::: Data for processing
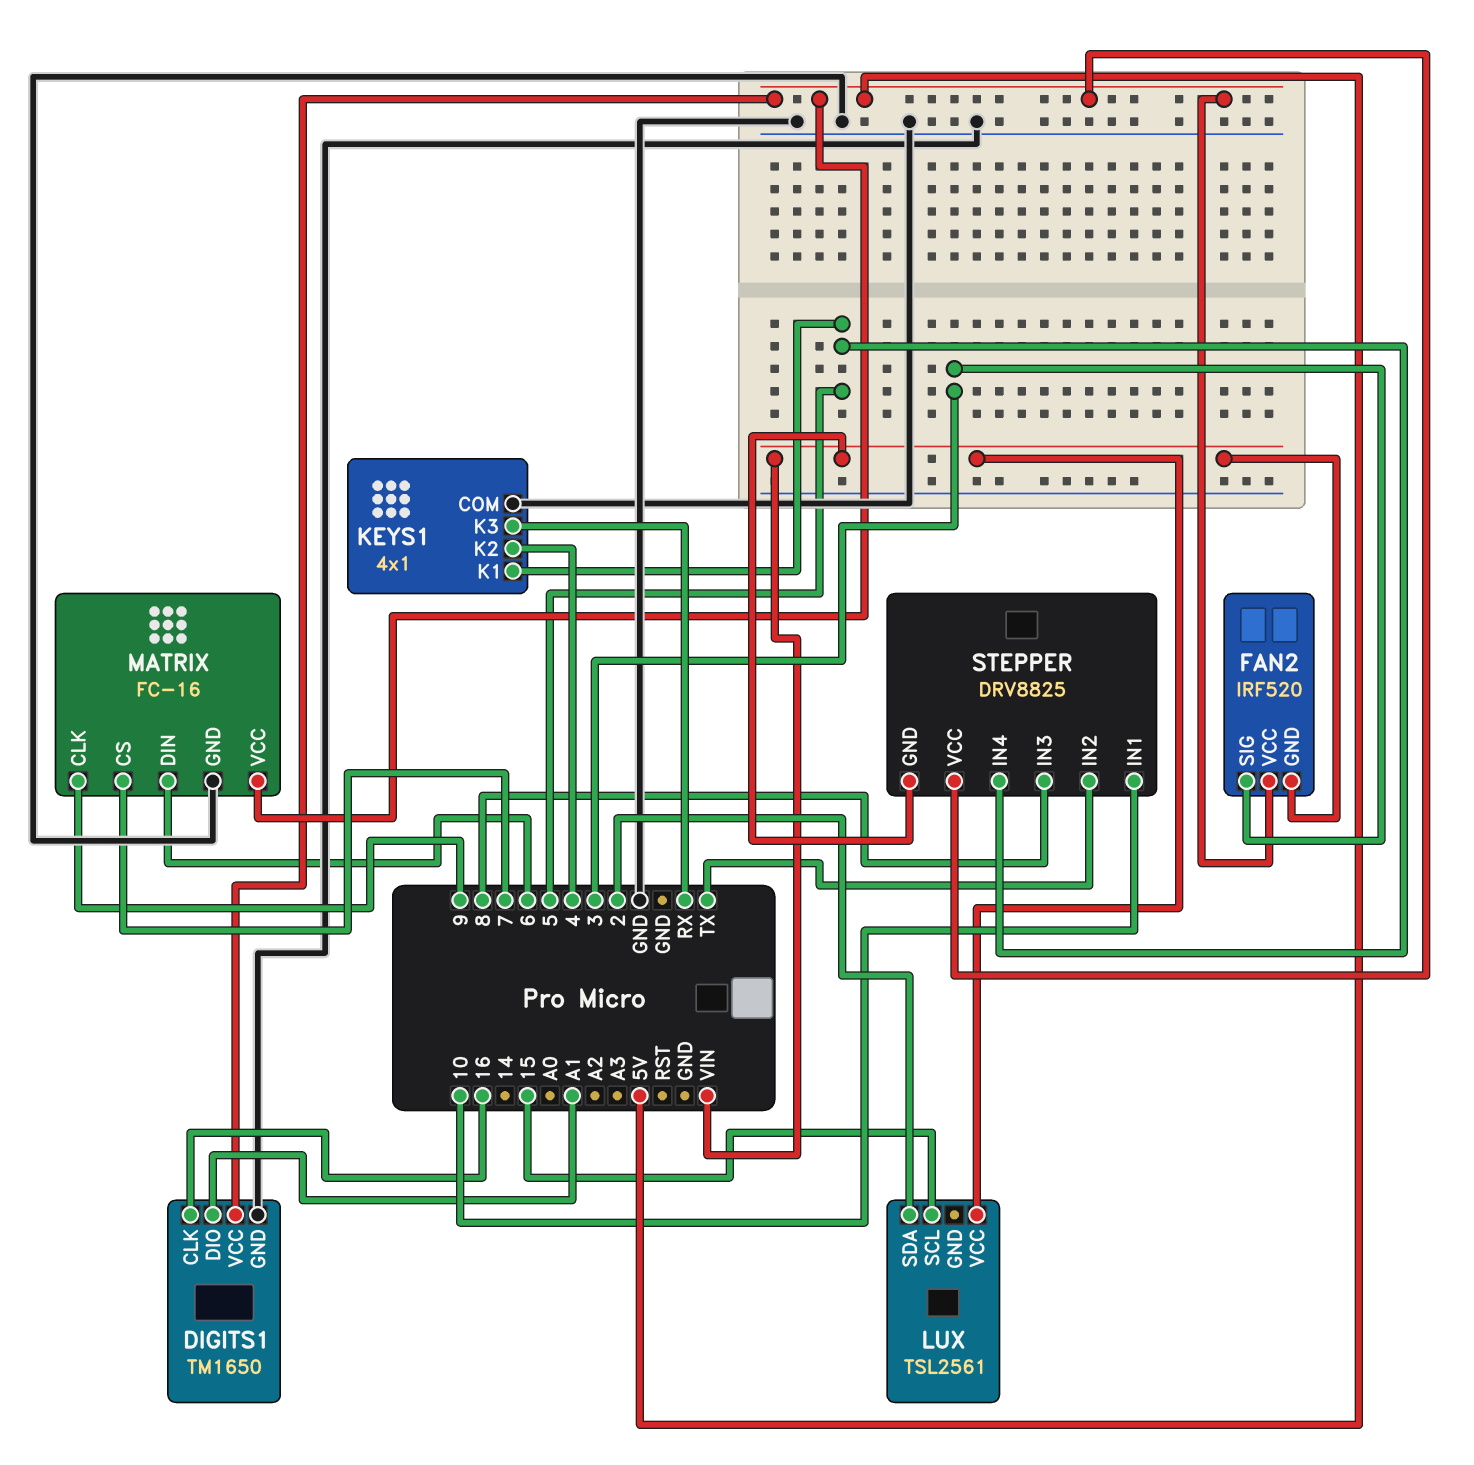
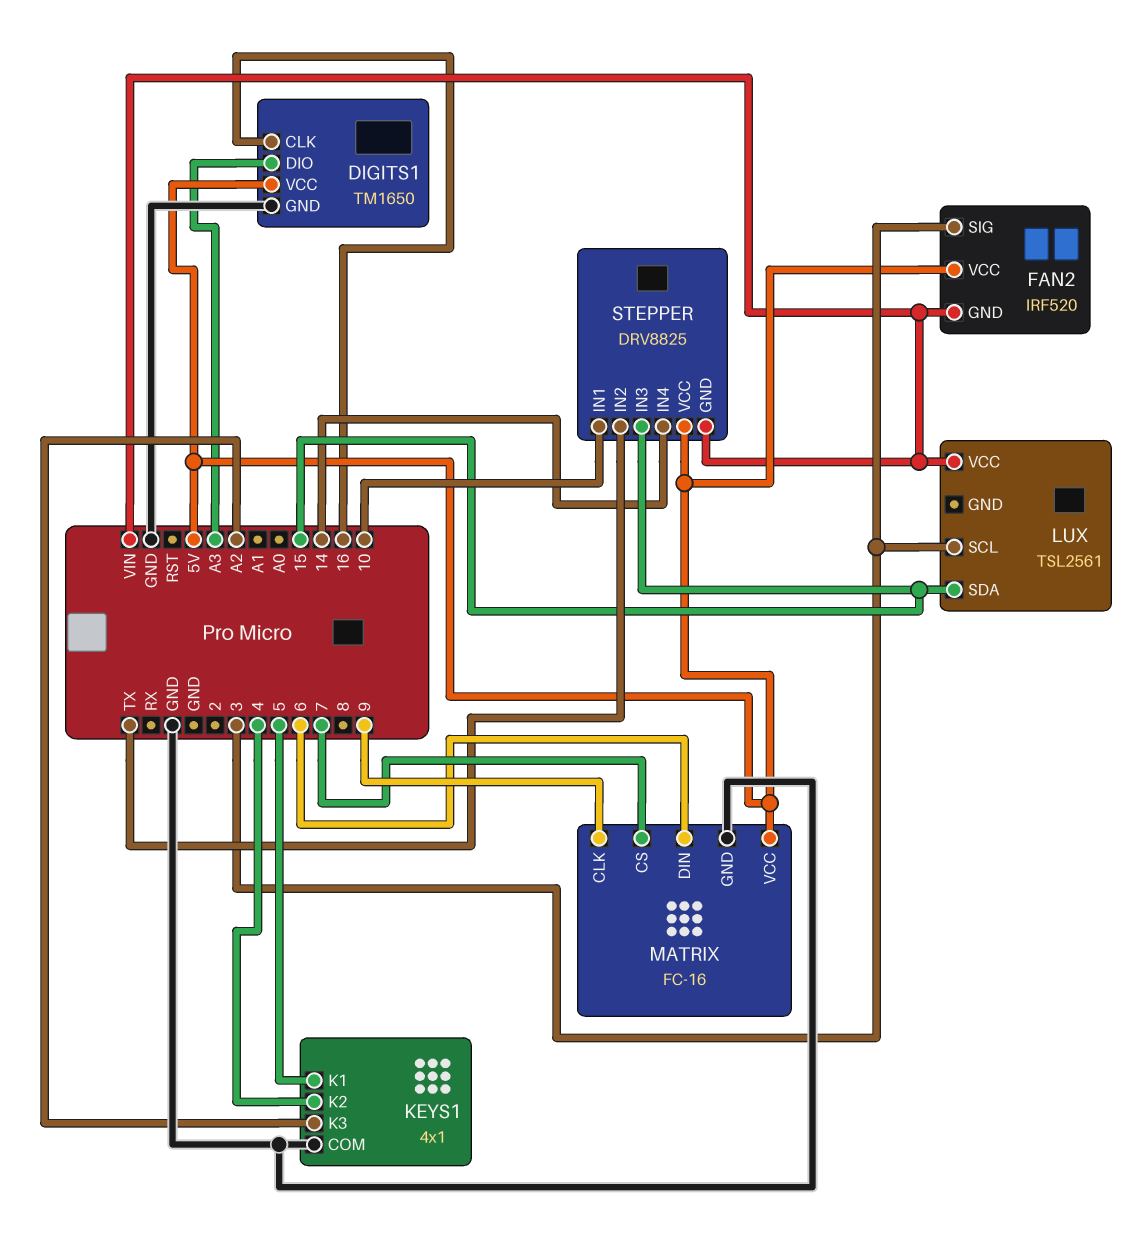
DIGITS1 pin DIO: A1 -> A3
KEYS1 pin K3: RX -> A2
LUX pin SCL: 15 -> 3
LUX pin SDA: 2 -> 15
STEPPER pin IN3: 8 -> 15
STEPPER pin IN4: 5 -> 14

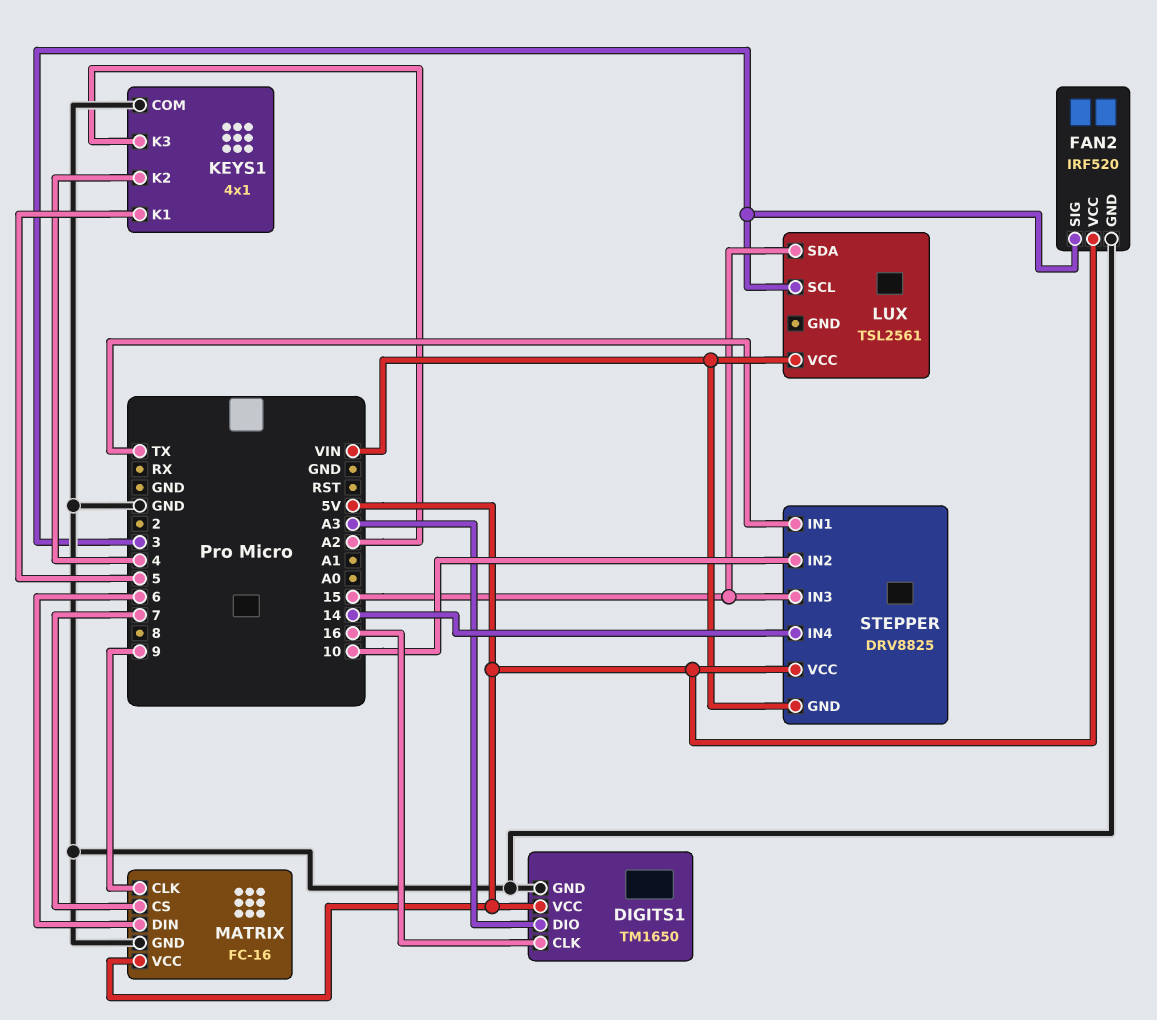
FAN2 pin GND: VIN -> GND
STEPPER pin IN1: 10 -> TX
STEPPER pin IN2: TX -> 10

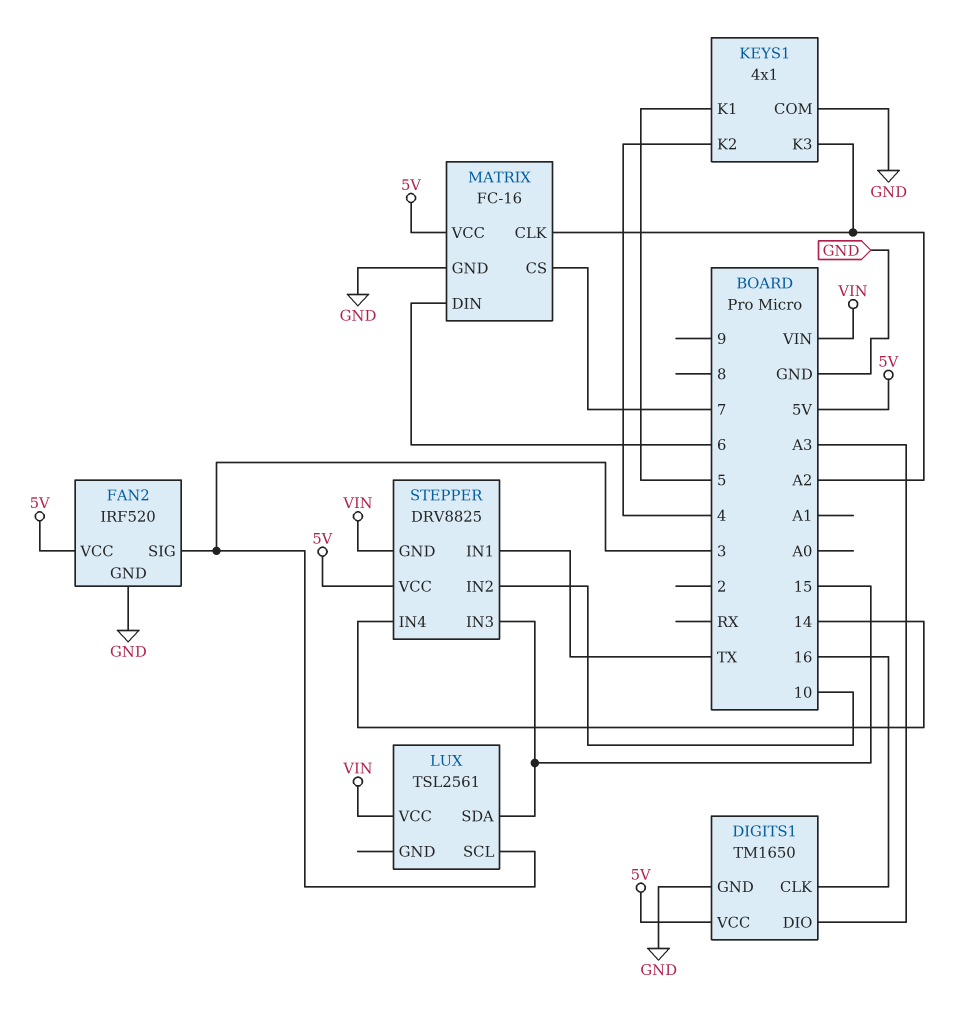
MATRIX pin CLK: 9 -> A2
::::::
Action item
Would you copy all of the data exactly? Keep the pictures out of it.

Completed task
DIGITS1 pin DIO: A1 -> A3
KEYS1 pin K3: RX -> A2
LUX pin SCL: 15 -> 3
LUX pin SDA: 2 -> 15
STEPPER pin IN3: 8 -> 15
STEPPER pin IN4: 5 -> 14

FAN2 pin GND: VIN -> GND
STEPPER pin IN1: 10 -> TX
STEPPER pin IN2: TX -> 10

MATRIX pin CLK: 9 -> A2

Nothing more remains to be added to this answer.